- Action item -
Include in the reply only the lines from the start of the data below through the line containing "The second view gained the snow-white", reproduced exactly and with no pictures.

(Data for this exercise Opens)

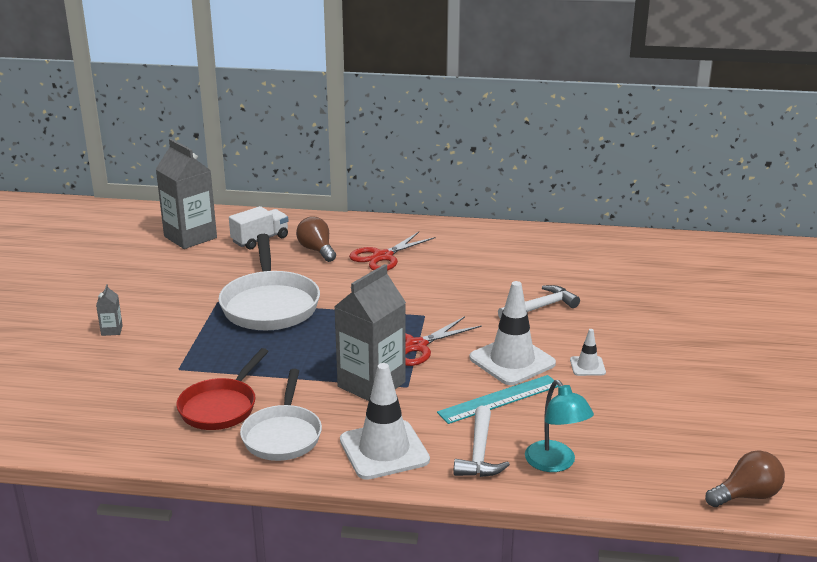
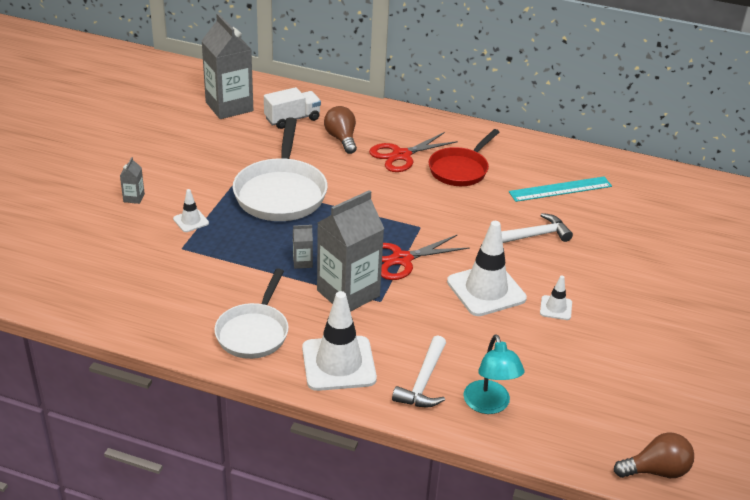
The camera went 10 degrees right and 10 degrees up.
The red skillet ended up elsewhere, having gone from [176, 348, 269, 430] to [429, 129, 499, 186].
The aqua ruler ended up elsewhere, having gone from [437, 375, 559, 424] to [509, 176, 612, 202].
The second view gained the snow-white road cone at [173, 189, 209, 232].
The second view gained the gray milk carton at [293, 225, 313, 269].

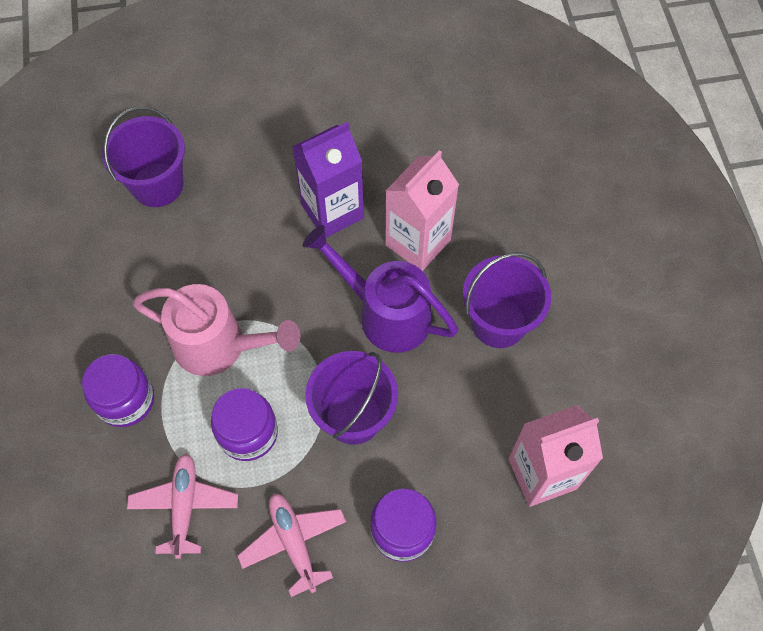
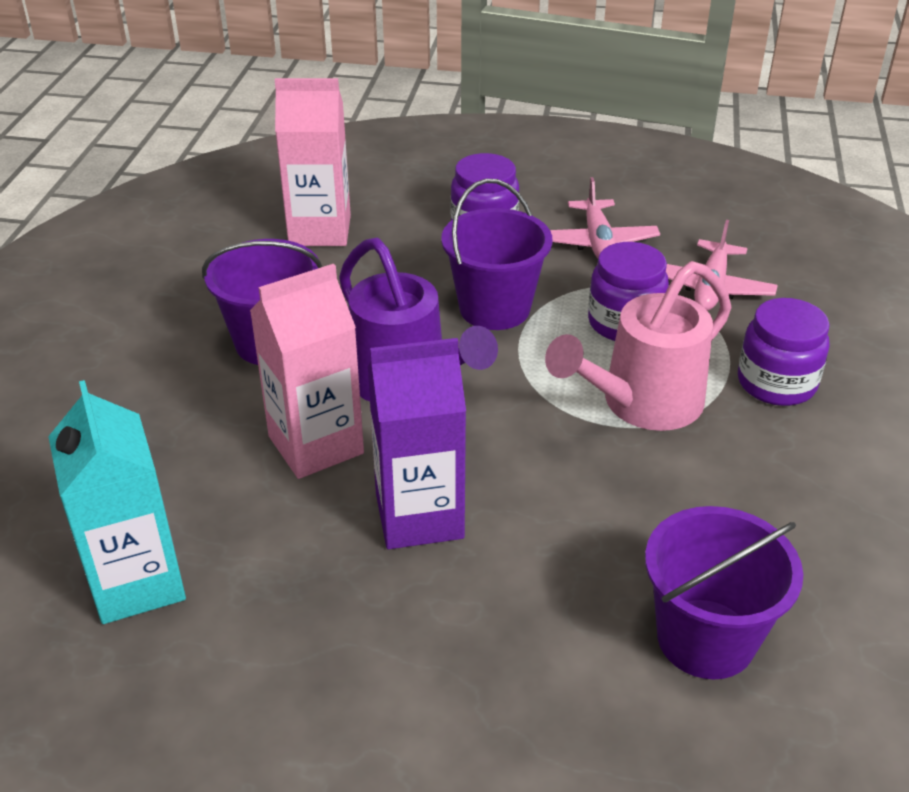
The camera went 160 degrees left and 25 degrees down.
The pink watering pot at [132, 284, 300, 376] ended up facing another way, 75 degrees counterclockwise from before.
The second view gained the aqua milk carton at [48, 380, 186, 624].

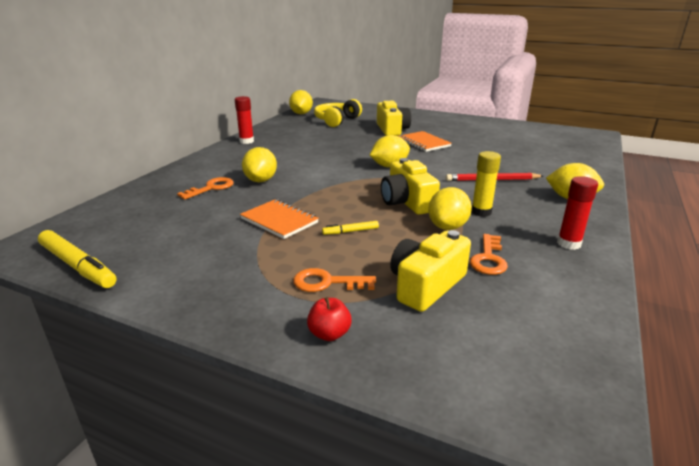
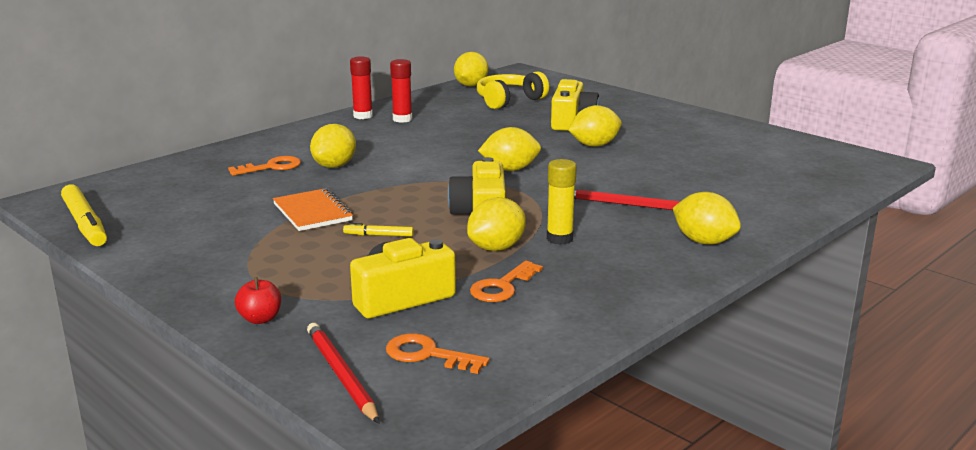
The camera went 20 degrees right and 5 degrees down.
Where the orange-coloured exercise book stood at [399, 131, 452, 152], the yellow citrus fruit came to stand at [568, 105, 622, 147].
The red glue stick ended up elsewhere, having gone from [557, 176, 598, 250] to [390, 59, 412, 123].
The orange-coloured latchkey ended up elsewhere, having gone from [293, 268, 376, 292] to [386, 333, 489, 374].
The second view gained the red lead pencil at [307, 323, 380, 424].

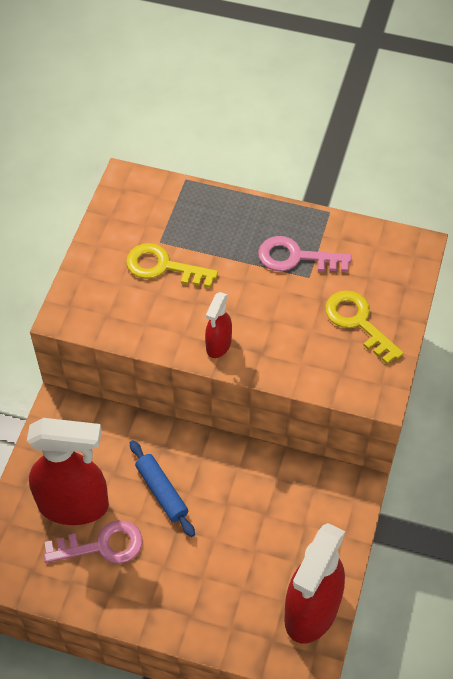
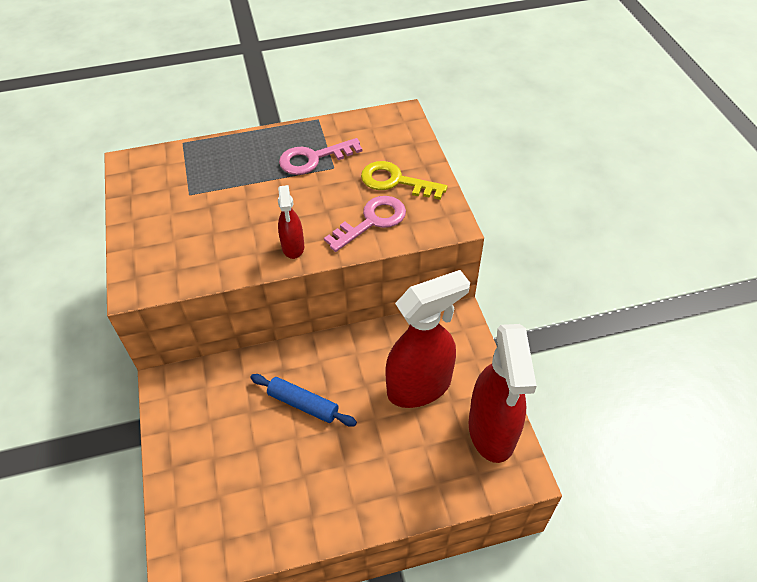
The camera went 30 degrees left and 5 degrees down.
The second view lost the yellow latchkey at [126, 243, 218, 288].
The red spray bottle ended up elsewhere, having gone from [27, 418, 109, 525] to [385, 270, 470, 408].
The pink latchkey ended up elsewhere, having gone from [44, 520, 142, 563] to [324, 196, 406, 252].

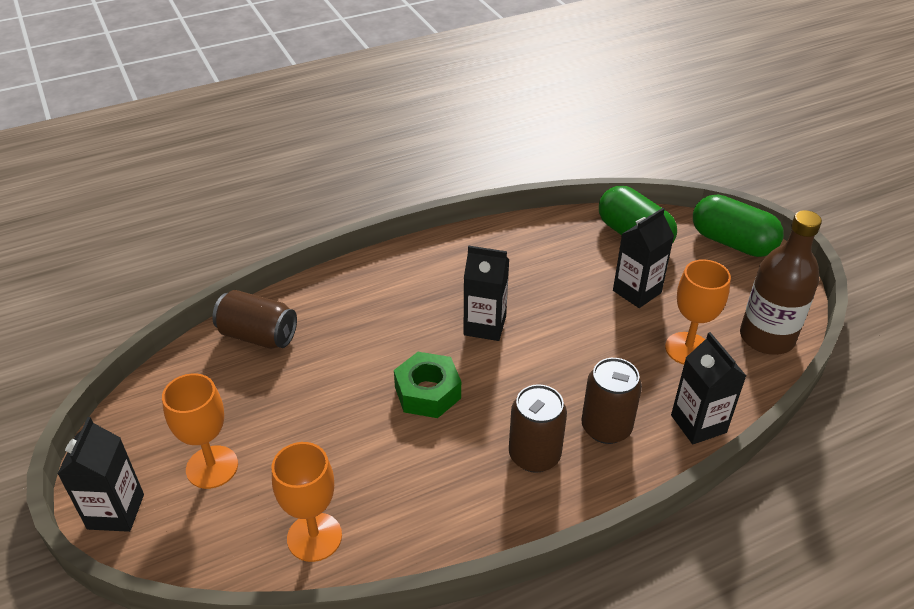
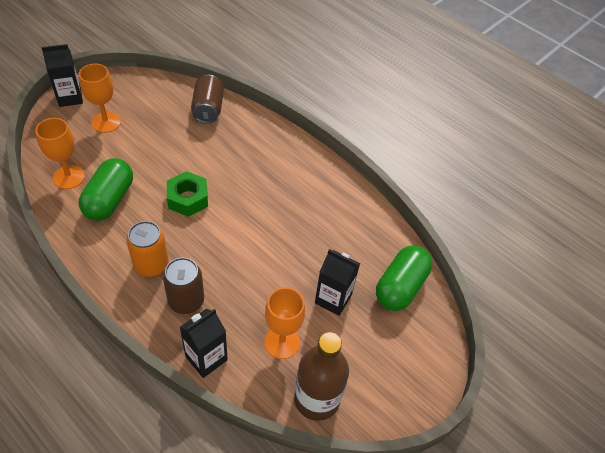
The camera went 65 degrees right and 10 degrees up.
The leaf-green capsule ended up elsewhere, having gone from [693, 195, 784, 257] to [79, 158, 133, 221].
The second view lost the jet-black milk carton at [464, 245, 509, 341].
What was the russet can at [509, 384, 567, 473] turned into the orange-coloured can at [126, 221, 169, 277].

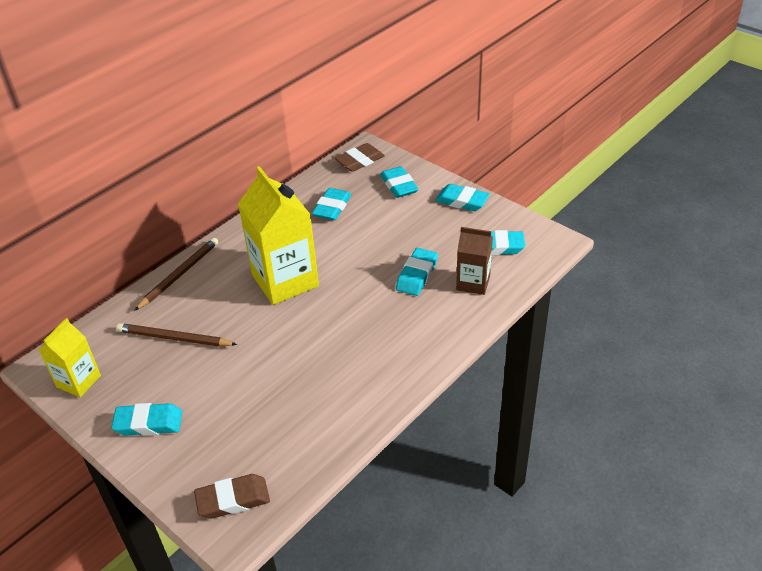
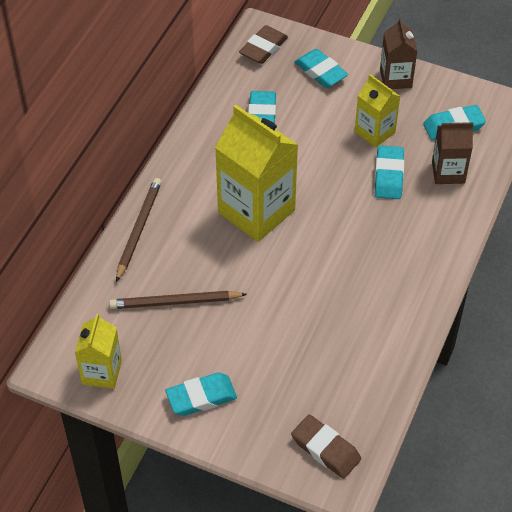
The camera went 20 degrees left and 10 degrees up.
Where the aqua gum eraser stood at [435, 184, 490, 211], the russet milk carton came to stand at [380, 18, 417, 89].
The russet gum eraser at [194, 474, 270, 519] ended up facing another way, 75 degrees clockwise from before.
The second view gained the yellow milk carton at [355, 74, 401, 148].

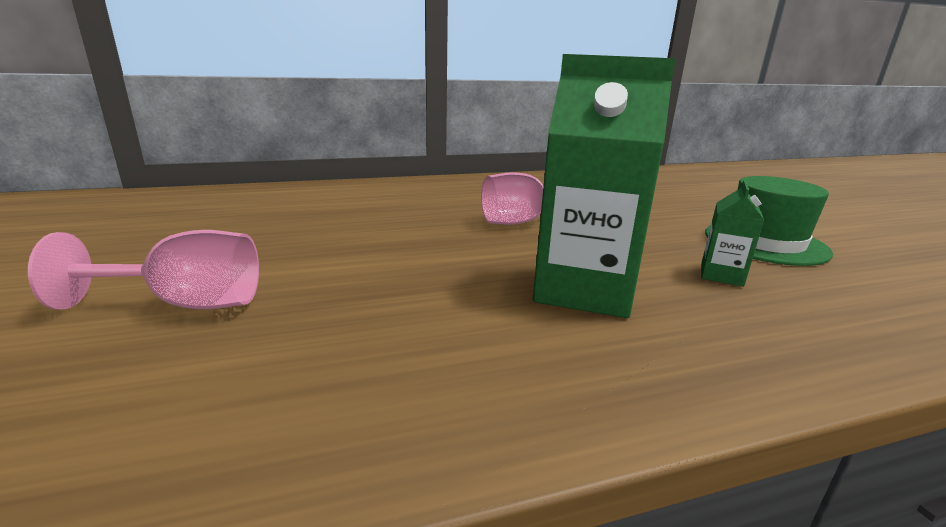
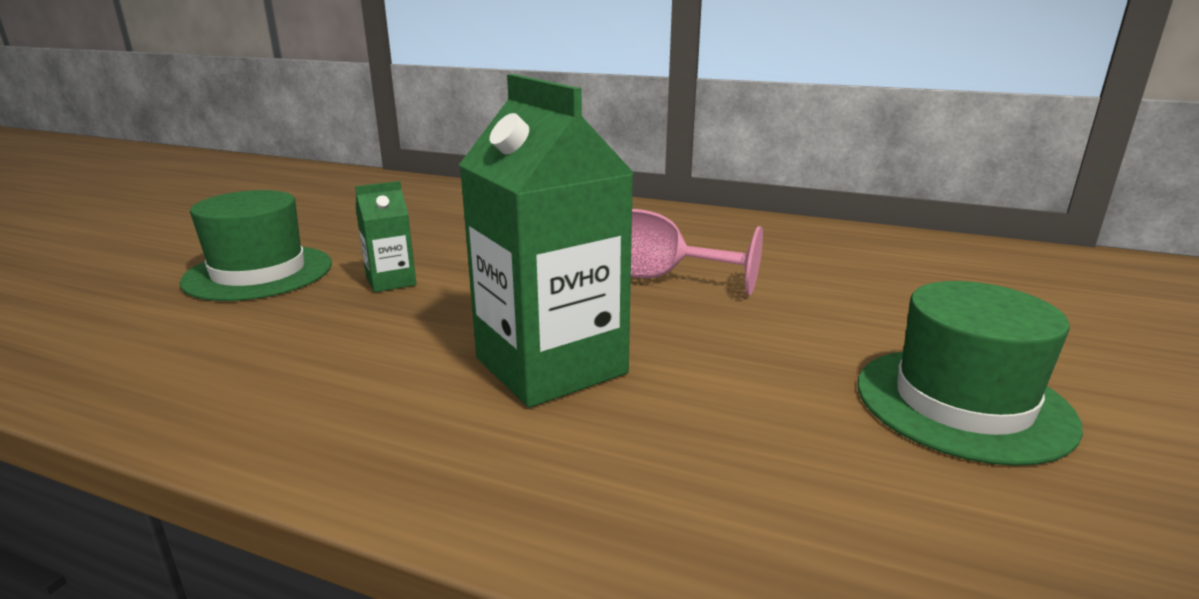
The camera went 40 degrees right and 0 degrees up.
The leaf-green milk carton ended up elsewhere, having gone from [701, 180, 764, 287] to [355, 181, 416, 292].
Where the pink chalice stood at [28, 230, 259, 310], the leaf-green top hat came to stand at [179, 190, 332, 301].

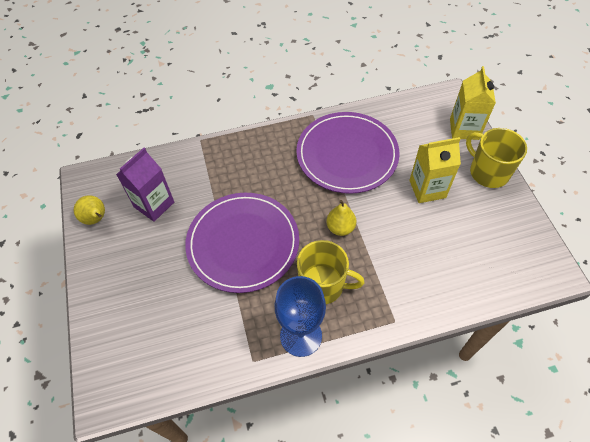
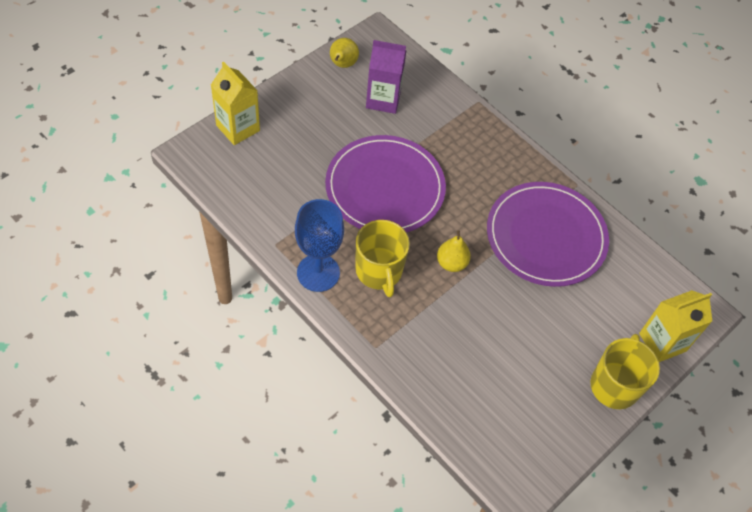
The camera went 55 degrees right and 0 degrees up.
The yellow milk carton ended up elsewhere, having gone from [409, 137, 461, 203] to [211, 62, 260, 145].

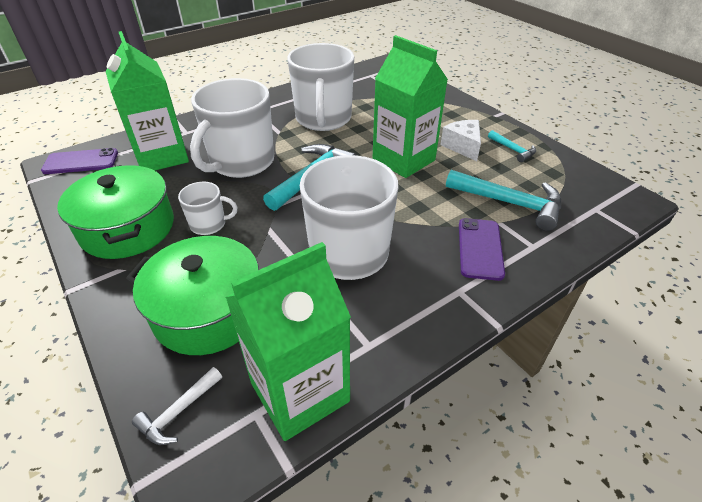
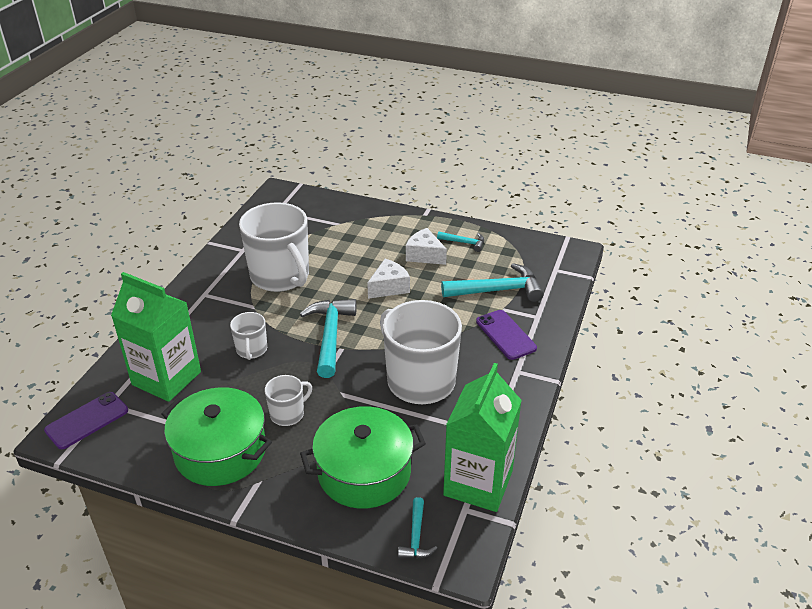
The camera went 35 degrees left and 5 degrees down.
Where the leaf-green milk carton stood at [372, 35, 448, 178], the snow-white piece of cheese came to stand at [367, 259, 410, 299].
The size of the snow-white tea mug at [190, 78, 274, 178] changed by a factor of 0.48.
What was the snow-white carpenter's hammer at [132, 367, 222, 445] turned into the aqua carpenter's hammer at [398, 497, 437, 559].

(Data for this exercise Closes)

- Exercise output -
The camera went 10 degrees right and 10 degrees up.
The red skillet ended up elsewhere, having gone from [176, 348, 269, 430] to [429, 129, 499, 186].
The aqua ruler ended up elsewhere, having gone from [437, 375, 559, 424] to [509, 176, 612, 202].
The second view gained the snow-white road cone at [173, 189, 209, 232].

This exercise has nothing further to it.